What the task asks: List every line in the records below that contains the string "kern", copying each such line in full.

Records provided:
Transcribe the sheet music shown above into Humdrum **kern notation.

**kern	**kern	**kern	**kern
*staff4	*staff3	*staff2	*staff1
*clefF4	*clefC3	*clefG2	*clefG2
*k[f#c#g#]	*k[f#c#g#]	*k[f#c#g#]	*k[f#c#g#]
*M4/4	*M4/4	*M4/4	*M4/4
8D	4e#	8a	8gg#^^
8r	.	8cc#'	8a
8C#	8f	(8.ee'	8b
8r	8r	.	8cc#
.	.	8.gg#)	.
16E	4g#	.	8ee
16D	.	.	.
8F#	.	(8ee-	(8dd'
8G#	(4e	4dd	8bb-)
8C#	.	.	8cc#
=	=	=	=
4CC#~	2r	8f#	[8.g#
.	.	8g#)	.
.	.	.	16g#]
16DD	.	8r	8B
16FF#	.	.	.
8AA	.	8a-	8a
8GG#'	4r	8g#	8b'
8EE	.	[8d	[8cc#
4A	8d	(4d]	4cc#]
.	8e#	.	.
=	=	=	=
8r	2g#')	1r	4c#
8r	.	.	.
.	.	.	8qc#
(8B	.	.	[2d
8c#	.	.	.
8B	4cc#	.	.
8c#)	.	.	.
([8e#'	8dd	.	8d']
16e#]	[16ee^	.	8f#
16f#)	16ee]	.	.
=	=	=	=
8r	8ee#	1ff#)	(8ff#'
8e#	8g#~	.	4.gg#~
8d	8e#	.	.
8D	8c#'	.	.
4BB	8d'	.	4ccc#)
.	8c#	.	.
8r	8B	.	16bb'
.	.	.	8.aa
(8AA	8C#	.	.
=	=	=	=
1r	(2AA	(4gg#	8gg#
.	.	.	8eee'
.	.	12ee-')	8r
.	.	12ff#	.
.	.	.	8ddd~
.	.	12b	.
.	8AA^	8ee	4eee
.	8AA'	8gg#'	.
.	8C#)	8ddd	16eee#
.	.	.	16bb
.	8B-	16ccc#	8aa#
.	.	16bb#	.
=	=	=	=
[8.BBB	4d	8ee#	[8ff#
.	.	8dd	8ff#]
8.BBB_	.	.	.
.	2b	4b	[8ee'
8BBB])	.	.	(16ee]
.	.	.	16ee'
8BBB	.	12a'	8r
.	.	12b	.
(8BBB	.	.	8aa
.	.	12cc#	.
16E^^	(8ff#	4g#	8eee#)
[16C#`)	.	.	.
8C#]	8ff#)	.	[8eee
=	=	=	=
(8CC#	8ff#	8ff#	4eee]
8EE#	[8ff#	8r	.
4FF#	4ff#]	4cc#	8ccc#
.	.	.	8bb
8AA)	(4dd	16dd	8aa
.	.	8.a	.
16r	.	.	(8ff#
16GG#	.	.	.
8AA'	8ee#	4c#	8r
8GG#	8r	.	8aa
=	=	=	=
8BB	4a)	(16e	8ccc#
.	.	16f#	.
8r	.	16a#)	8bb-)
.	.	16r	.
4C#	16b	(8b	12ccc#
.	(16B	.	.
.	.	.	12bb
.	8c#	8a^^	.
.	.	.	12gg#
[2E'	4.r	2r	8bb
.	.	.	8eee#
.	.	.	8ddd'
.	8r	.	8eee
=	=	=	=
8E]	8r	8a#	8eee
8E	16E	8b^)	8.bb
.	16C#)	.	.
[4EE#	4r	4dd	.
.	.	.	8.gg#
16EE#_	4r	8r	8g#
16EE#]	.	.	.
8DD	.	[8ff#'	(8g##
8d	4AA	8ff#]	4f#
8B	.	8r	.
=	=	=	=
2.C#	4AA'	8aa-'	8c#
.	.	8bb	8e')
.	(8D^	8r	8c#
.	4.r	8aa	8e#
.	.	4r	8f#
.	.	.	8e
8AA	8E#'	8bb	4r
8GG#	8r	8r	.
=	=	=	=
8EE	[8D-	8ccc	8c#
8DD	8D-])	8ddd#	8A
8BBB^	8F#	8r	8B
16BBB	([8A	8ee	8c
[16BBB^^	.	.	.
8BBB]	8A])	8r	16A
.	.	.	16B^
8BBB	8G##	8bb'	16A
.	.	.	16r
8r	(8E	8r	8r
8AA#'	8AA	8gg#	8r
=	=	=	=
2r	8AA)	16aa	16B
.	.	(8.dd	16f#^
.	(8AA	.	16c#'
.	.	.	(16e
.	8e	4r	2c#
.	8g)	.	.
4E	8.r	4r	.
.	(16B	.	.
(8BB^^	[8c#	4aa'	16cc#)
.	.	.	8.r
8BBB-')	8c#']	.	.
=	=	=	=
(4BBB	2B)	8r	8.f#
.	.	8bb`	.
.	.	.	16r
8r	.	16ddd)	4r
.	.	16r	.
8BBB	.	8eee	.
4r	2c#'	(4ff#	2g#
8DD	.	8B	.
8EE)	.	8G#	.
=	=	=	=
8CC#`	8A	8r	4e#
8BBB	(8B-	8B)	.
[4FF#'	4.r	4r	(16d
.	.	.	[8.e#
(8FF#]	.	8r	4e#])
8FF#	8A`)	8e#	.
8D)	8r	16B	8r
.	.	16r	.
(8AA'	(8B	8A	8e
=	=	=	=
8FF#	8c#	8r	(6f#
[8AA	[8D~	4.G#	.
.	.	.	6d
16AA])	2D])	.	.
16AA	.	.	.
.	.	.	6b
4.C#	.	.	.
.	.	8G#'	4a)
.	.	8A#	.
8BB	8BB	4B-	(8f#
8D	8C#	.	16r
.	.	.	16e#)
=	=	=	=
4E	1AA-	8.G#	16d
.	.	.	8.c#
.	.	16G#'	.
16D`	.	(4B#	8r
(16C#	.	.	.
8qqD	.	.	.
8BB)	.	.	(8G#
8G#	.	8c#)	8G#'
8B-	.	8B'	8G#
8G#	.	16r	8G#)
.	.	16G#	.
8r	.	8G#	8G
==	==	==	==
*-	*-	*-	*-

Full output:
Transcribe the sheet music shown above into Humdrum **kern notation.
**kern	**kern	**kern	**kern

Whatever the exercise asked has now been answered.